> Colored object listings
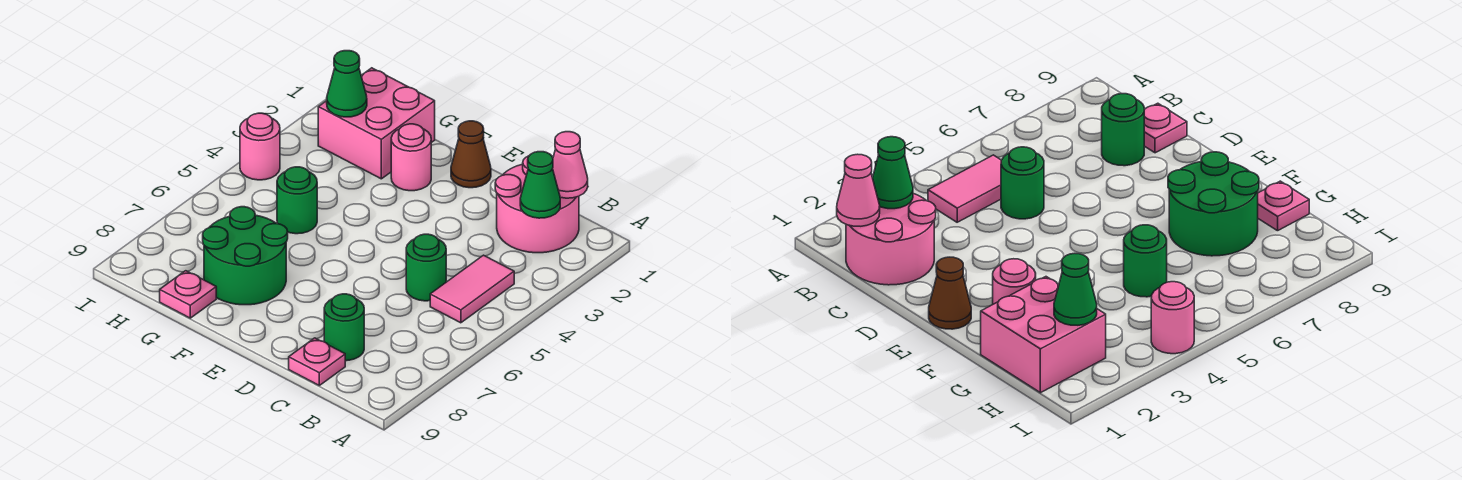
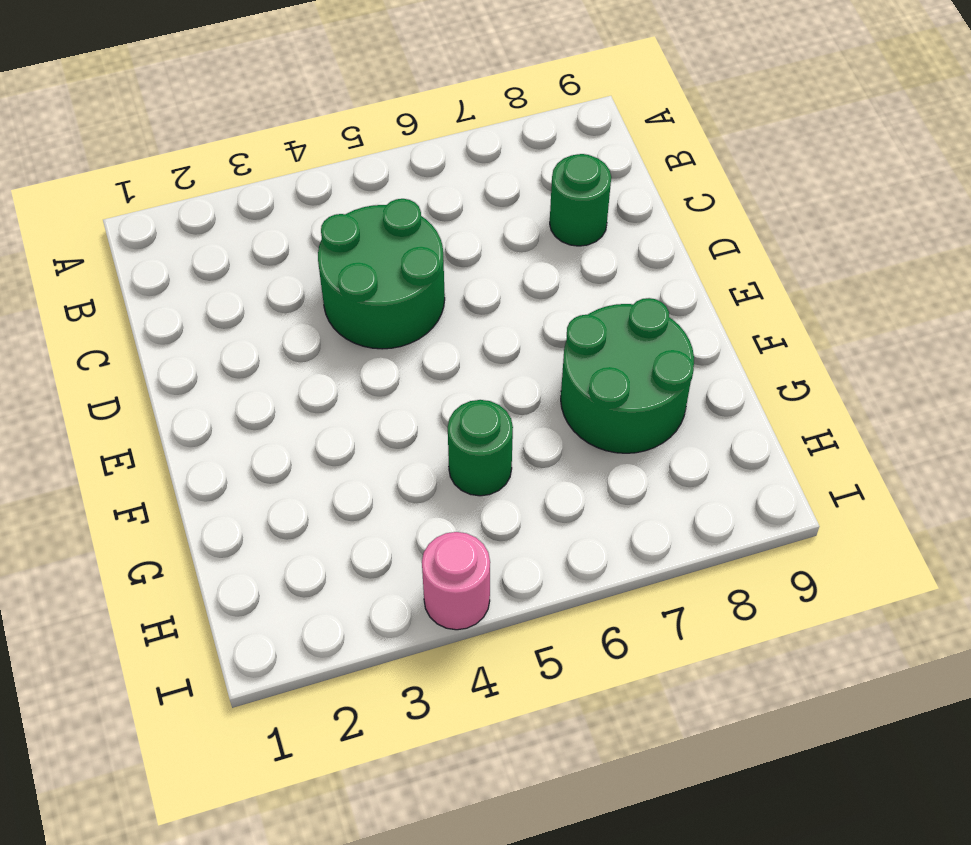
green round brick C4:D5 level 1 -> green round brick C5 level 1
none -> pink round brick B1:C2 level 1
none -> pink tile B4:B5 level 1
none -> pink plate C9 level 1

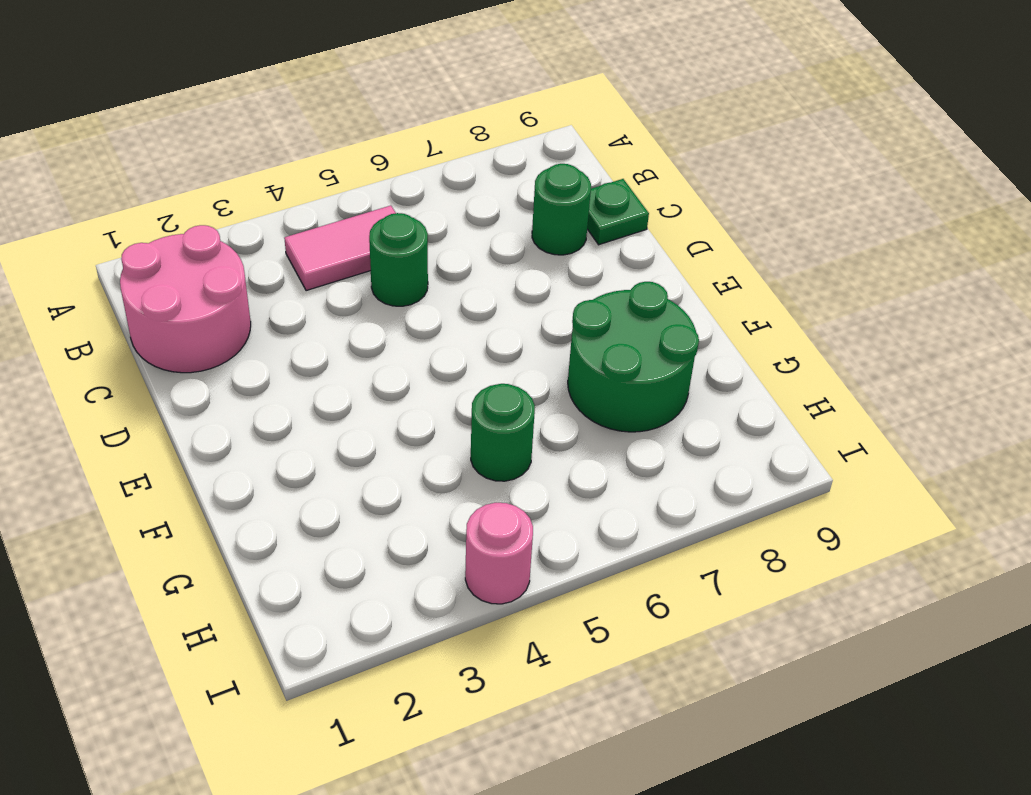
green plate C9 level 1 -> pink plate C9 level 1
none -> brown cone E1 level 1
none -> pink round brick F2 level 1
none -> pink brick G1:H2 level 1

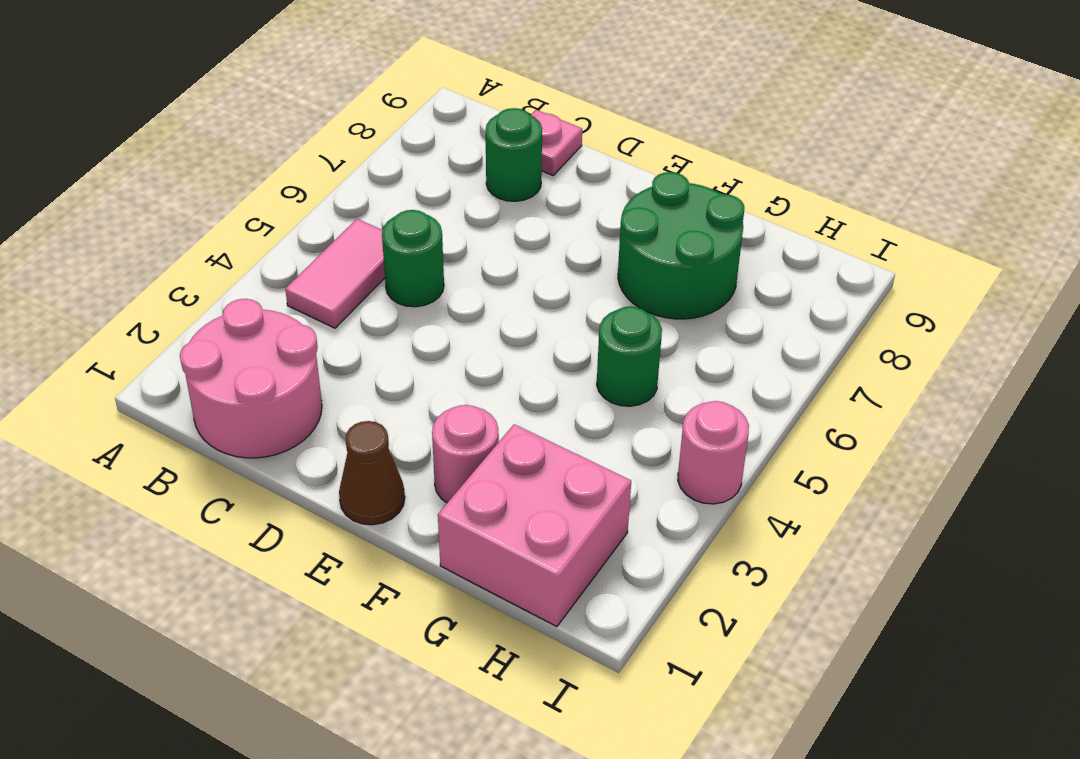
none -> pink plate G9 level 1
none -> pink cone B1 level 2
none -> green cone B2 level 2

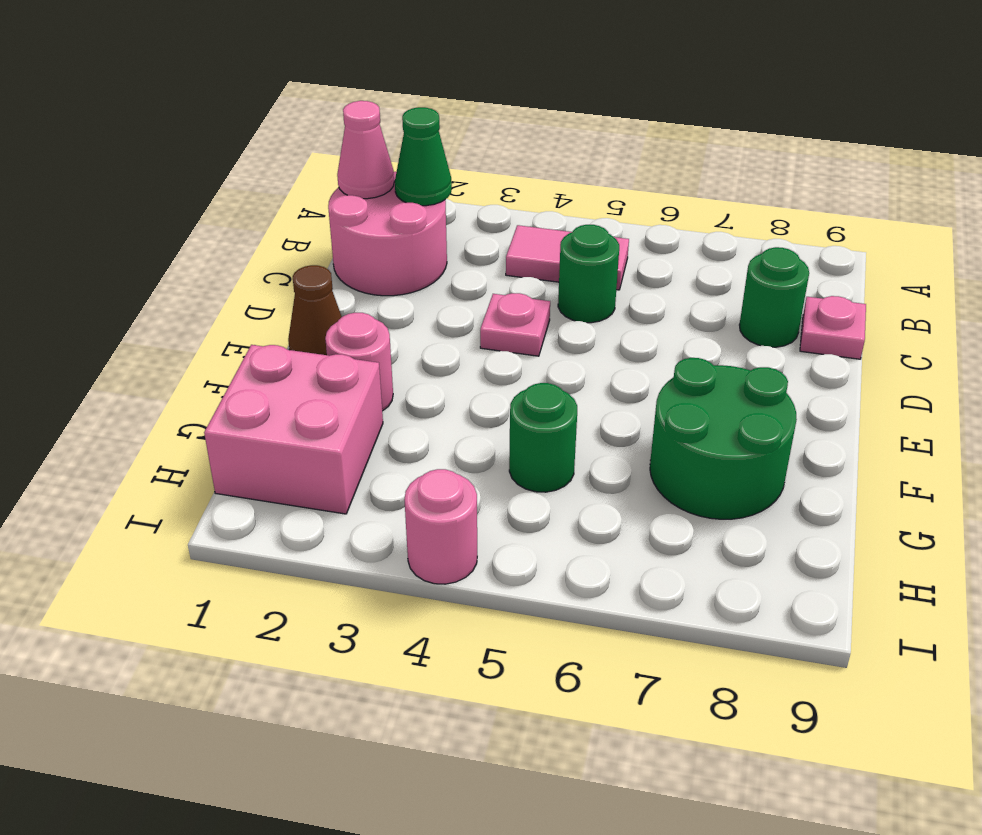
pink plate D4 level 1 -> pink plate G9 level 1
none -> green cone H2 level 2

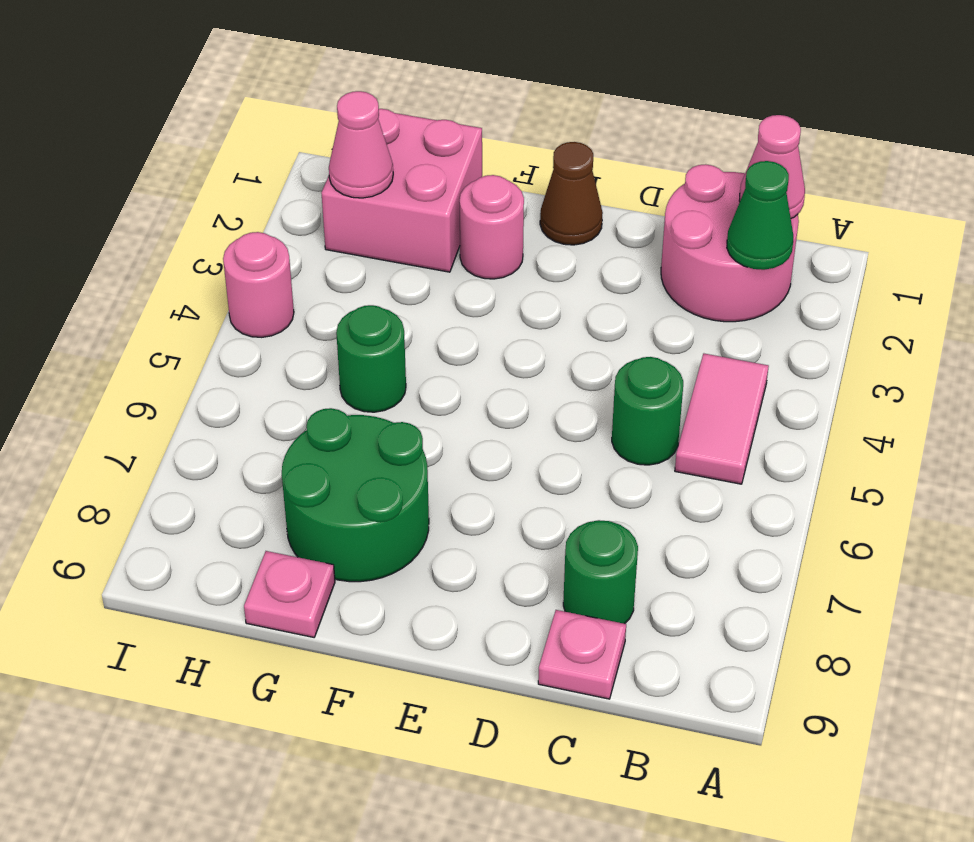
pink cone H2 level 2 -> green cone H2 level 2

> Exercise brief
Look through the entries for lines containing the word "brick" and return each one.

> Task answer
green round brick C4:D5 level 1 -> green round brick C5 level 1
none -> pink round brick B1:C2 level 1
none -> pink round brick F2 level 1
none -> pink brick G1:H2 level 1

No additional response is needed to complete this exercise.